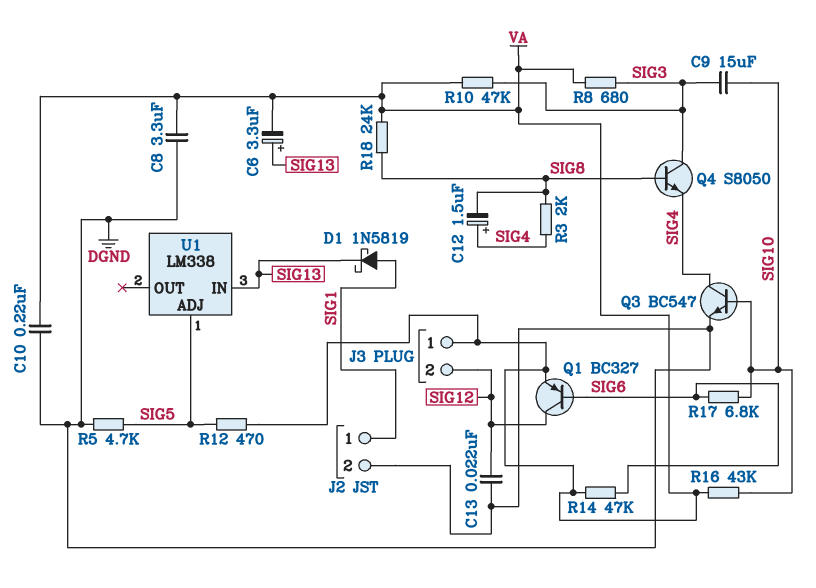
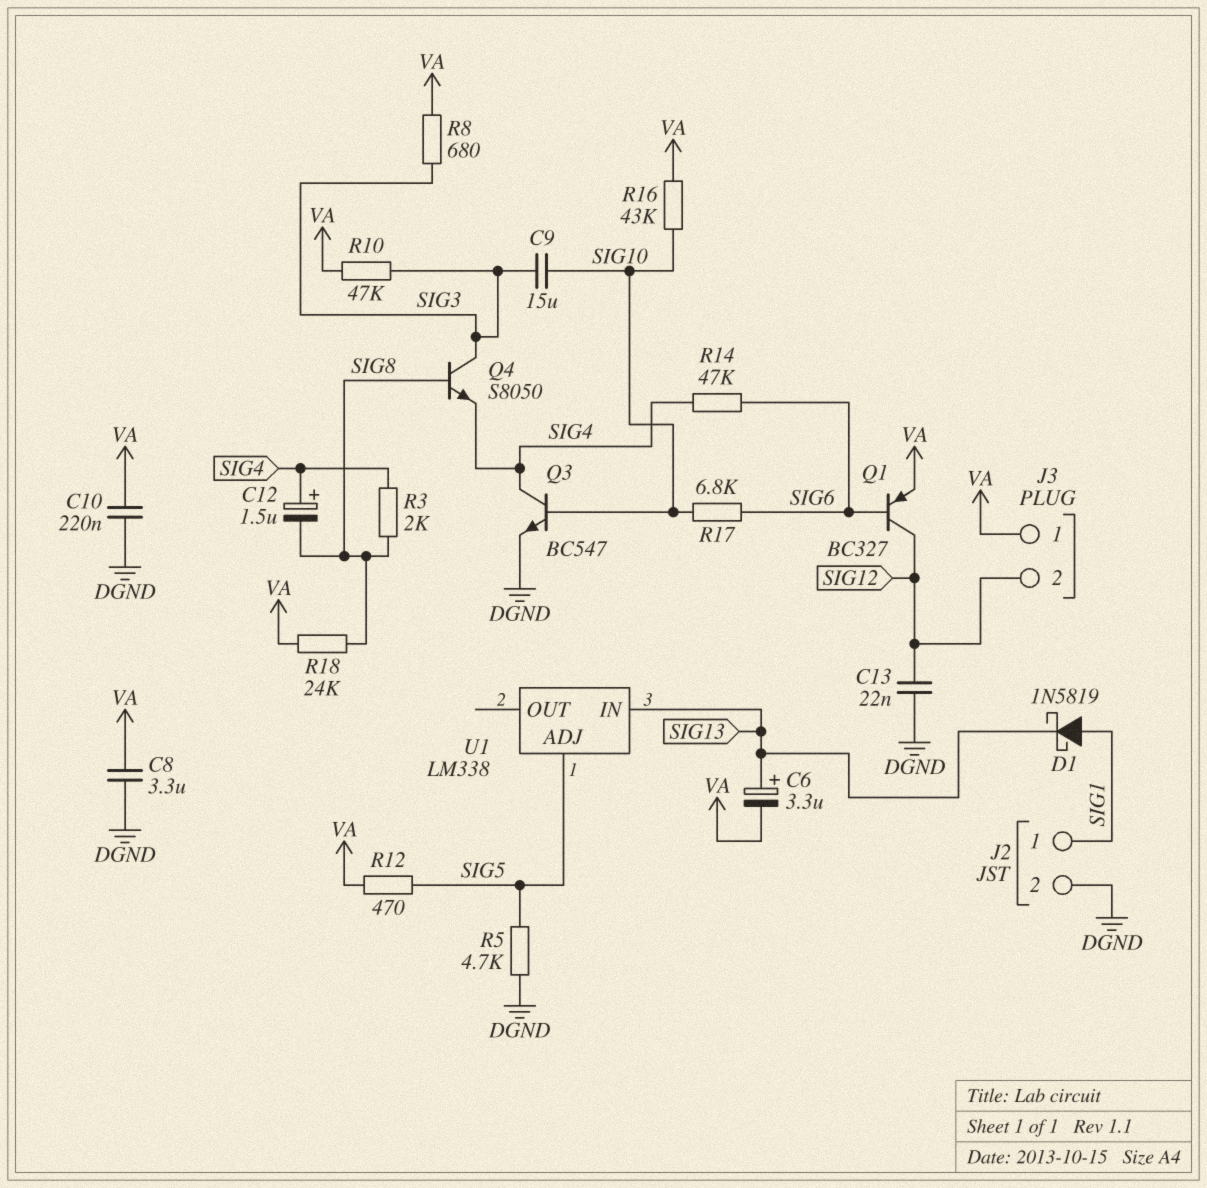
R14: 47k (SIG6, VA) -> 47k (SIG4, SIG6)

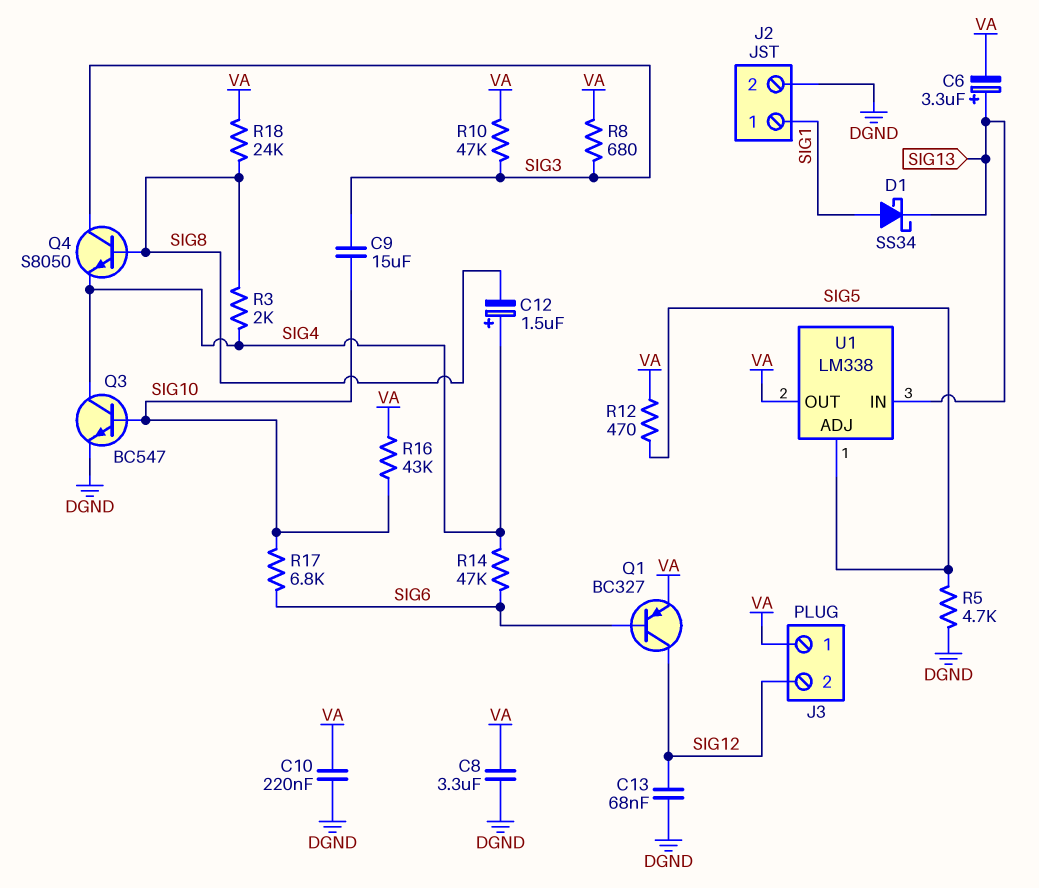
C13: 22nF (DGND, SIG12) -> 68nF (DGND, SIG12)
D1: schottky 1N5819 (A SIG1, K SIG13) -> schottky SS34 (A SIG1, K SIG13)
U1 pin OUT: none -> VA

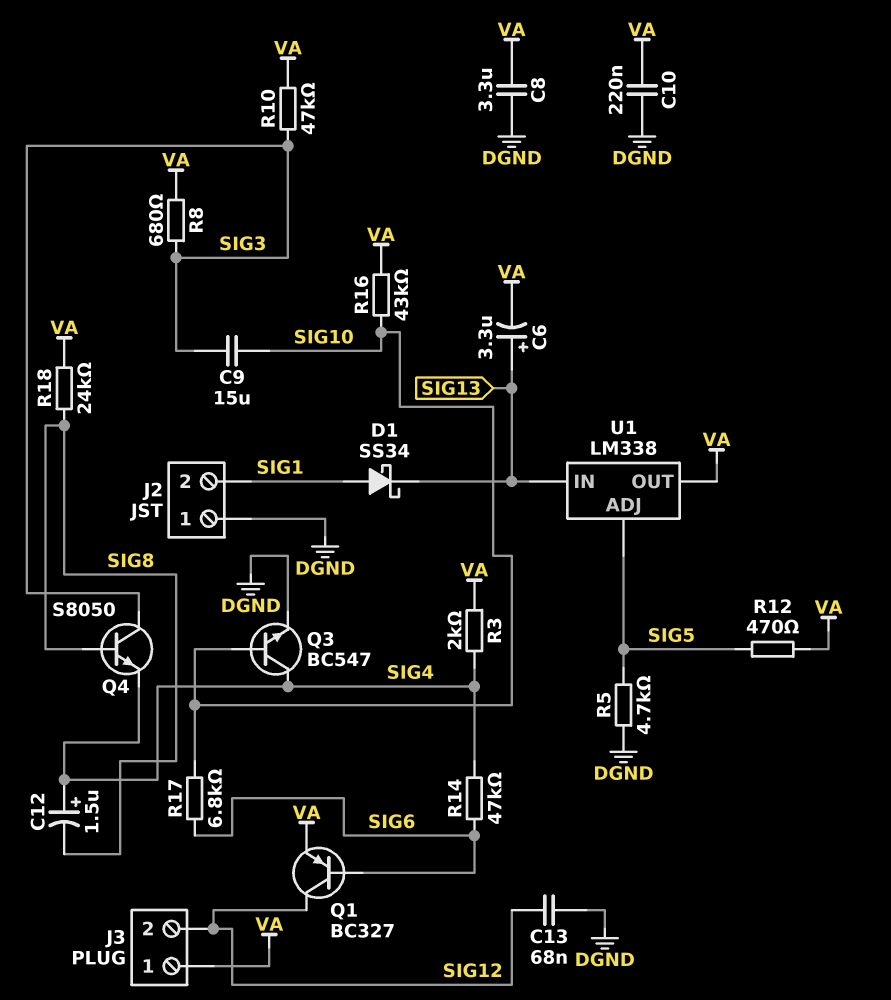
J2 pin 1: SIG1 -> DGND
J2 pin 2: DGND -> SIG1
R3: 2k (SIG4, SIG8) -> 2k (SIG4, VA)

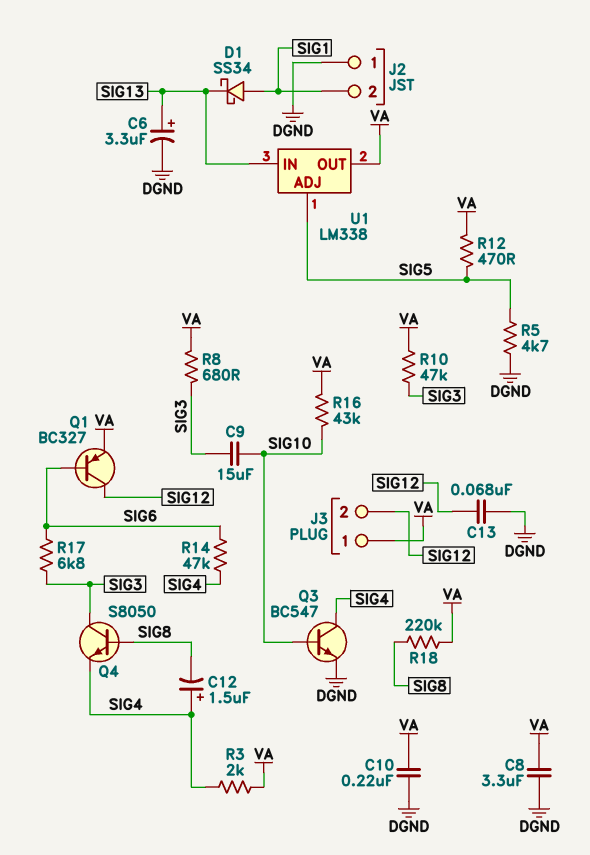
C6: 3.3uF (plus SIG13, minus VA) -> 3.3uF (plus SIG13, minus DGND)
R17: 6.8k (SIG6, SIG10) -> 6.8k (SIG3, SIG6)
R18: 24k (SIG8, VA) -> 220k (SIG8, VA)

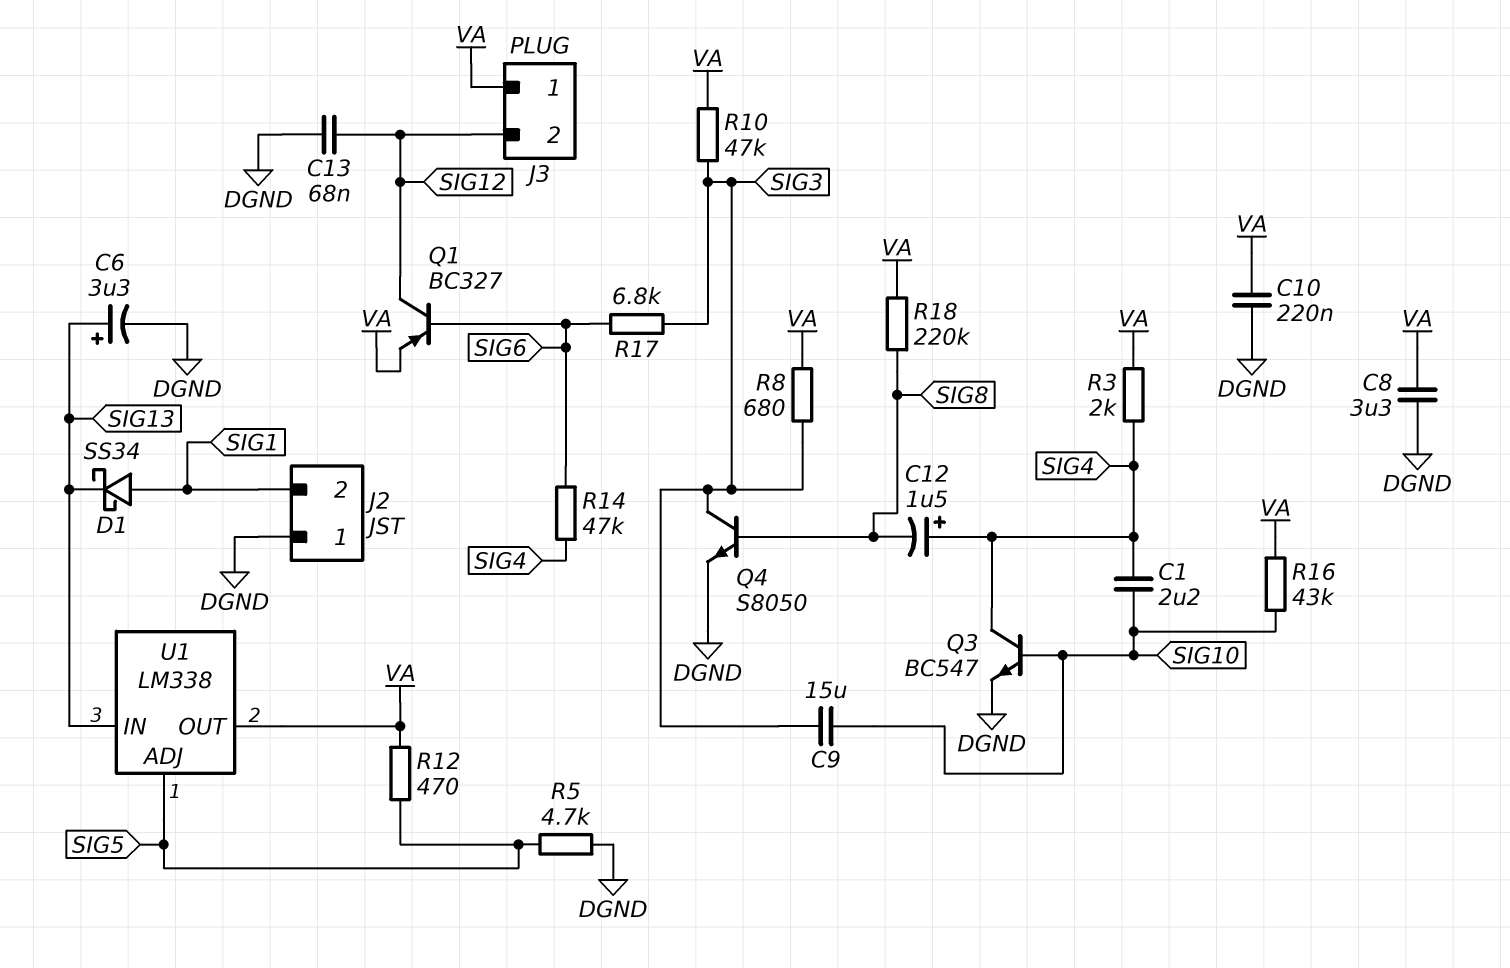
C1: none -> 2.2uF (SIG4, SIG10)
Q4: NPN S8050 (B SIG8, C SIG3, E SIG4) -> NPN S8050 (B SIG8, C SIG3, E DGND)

· · · · ·

_Exercise details_
Each entry shown above must be quoted exactly, with its pictures left out.

_Task output_
R14: 47k (SIG6, VA) -> 47k (SIG4, SIG6)

C13: 22nF (DGND, SIG12) -> 68nF (DGND, SIG12)
D1: schottky 1N5819 (A SIG1, K SIG13) -> schottky SS34 (A SIG1, K SIG13)
U1 pin OUT: none -> VA

J2 pin 1: SIG1 -> DGND
J2 pin 2: DGND -> SIG1
R3: 2k (SIG4, SIG8) -> 2k (SIG4, VA)

C6: 3.3uF (plus SIG13, minus VA) -> 3.3uF (plus SIG13, minus DGND)
R17: 6.8k (SIG6, SIG10) -> 6.8k (SIG3, SIG6)
R18: 24k (SIG8, VA) -> 220k (SIG8, VA)

C1: none -> 2.2uF (SIG4, SIG10)
Q4: NPN S8050 (B SIG8, C SIG3, E SIG4) -> NPN S8050 (B SIG8, C SIG3, E DGND)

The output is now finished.